## Provided records
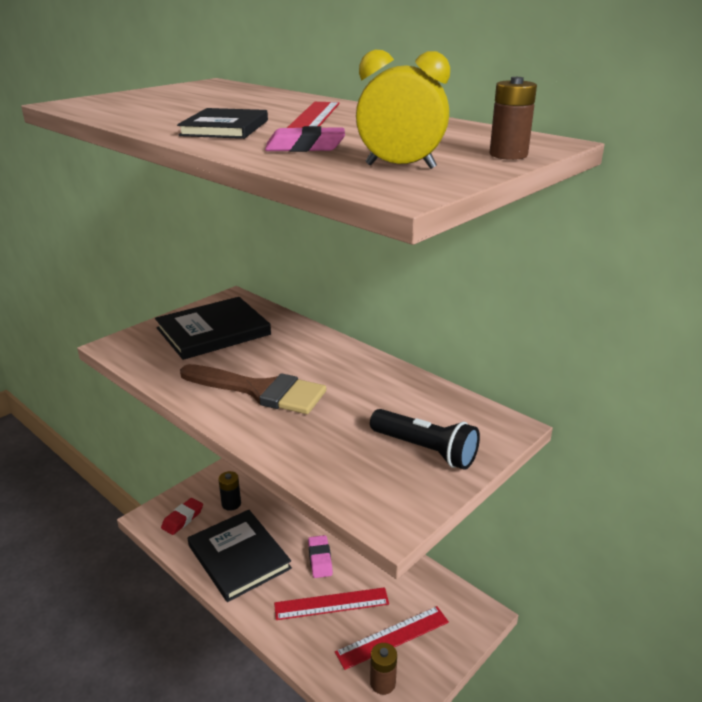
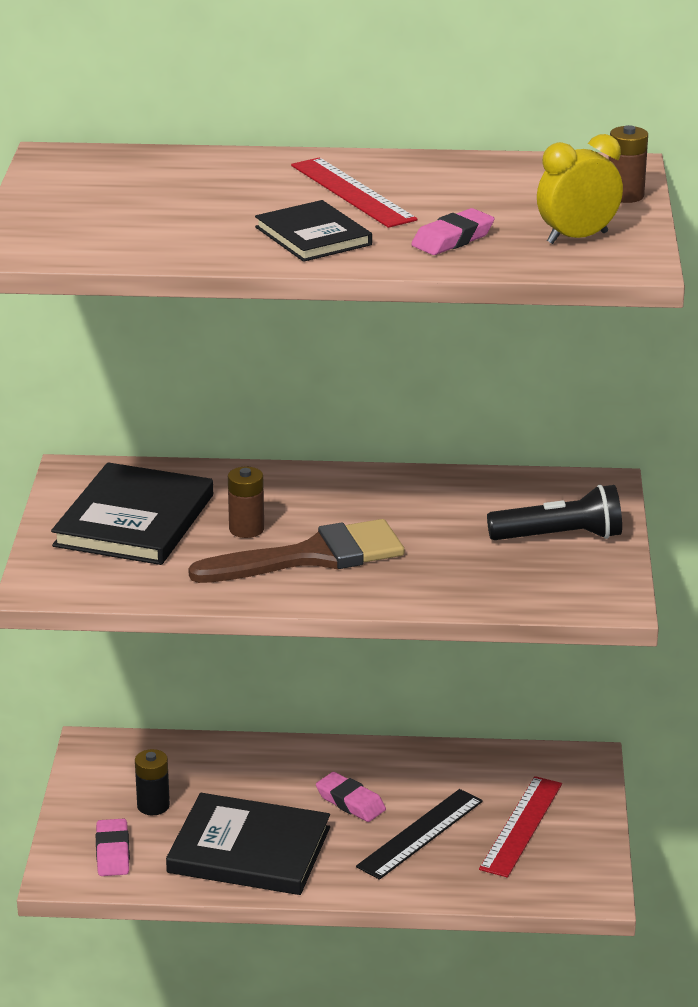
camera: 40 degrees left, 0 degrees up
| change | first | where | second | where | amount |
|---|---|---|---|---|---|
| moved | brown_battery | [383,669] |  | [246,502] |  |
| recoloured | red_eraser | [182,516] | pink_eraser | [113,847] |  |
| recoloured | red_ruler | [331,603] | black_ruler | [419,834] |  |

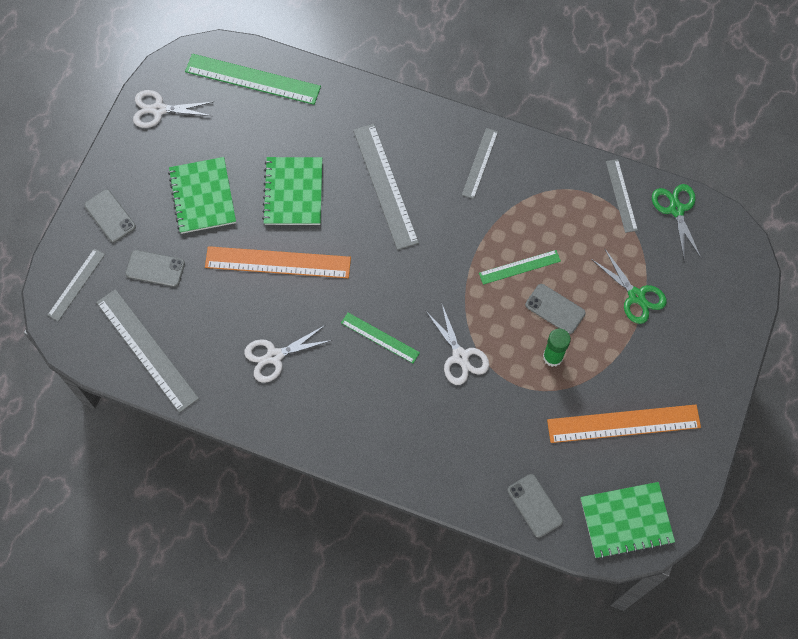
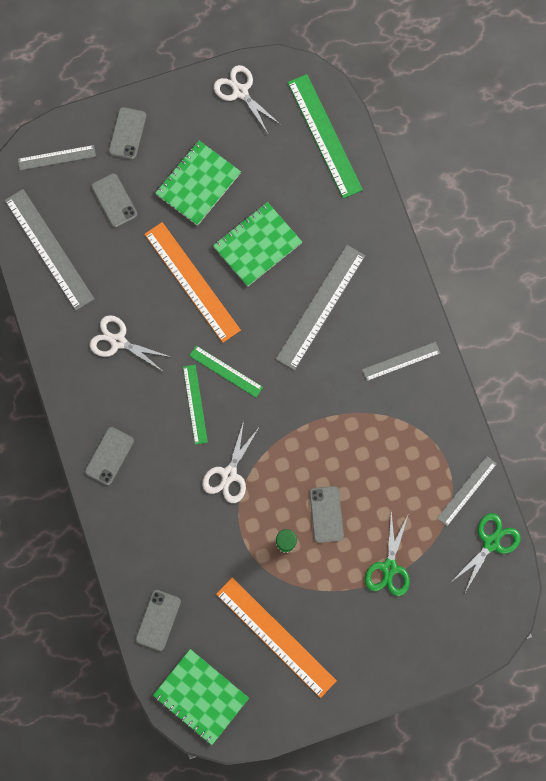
camera: 50 degrees right, 10 degrees up
| change | first | where | second | where | amount |
|---|---|---|---|---|---|
| added |  |  | grey_phone | [109,456] |  |
| moved | green_ruler | [520,267] |  | [226,372] |  |
| turned | grey_ruler | [147,351] |  | [49,250] | 45 degrees counterclockwise |

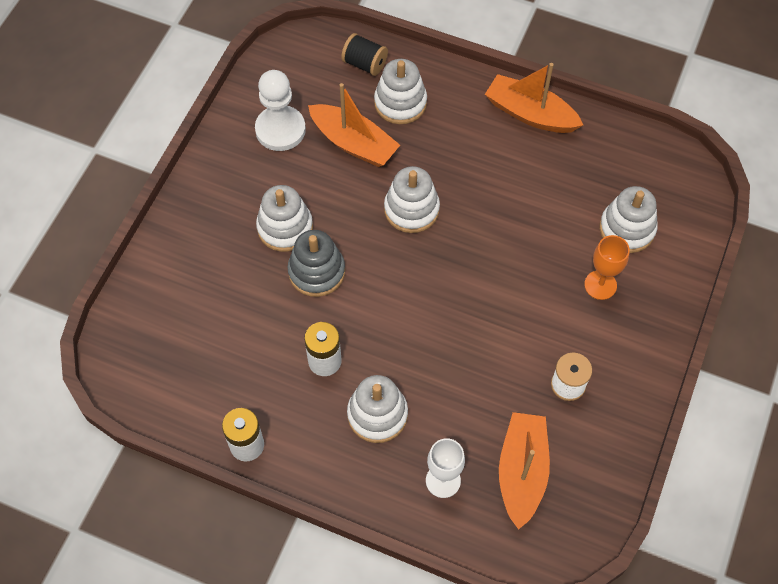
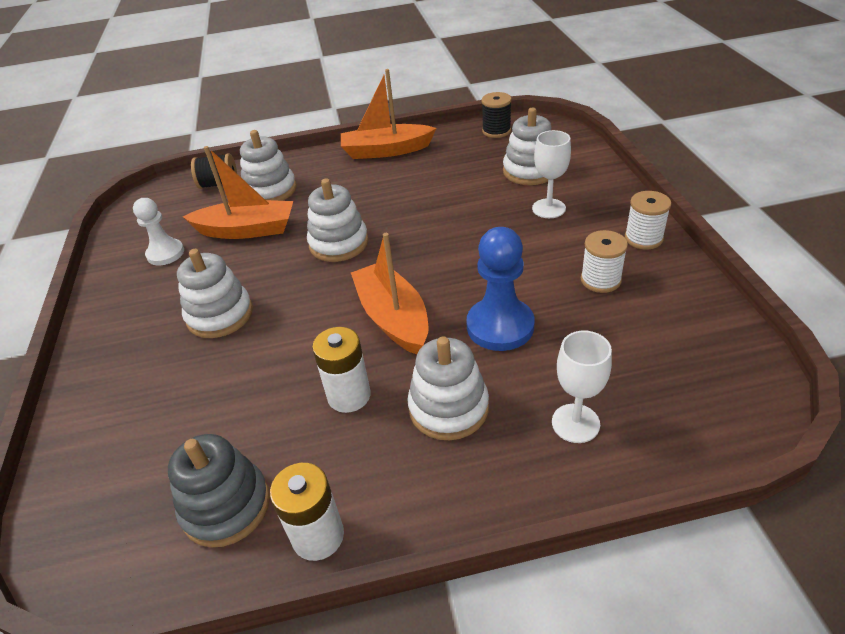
camera: 30 degrees left, 20 degrees down
| change | first | where | second | where | amount |
|---|---|---|---|---|---|
| added |  |  | blue_pawn | [500,289] |  |
| added |  |  | black_spool | [497,115] |  |
| added |  |  | white_spool | [648,220] |  |
| moved | grey_stacking_toy | [316,263] |  | [219,490] |  |
| moved | orange_boat | [524,471] |  | [389,293] |  |
| recoloured | orange_goblet | [607,267] | white_goblet | [551,174] |  |
| resized | white_pawn | [280,110] |  | [158,231] | x0.67 |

## What is expected
Excluding every picture, set down the listing exactly.

## Answer to this problem
camera: 40 degrees left, 0 degrees up
| change | first | where | second | where | amount |
|---|---|---|---|---|---|
| moved | brown_battery | [383,669] |  | [246,502] |  |
| recoloured | red_eraser | [182,516] | pink_eraser | [113,847] |  |
| recoloured | red_ruler | [331,603] | black_ruler | [419,834] |  |

camera: 50 degrees right, 10 degrees up
| change | first | where | second | where | amount |
|---|---|---|---|---|---|
| added |  |  | grey_phone | [109,456] |  |
| moved | green_ruler | [520,267] |  | [226,372] |  |
| turned | grey_ruler | [147,351] |  | [49,250] | 45 degrees counterclockwise |

camera: 30 degrees left, 20 degrees down
| change | first | where | second | where | amount |
|---|---|---|---|---|---|
| added |  |  | blue_pawn | [500,289] |  |
| added |  |  | black_spool | [497,115] |  |
| added |  |  | white_spool | [648,220] |  |
| moved | grey_stacking_toy | [316,263] |  | [219,490] |  |
| moved | orange_boat | [524,471] |  | [389,293] |  |
| recoloured | orange_goblet | [607,267] | white_goblet | [551,174] |  |
| resized | white_pawn | [280,110] |  | [158,231] | x0.67 |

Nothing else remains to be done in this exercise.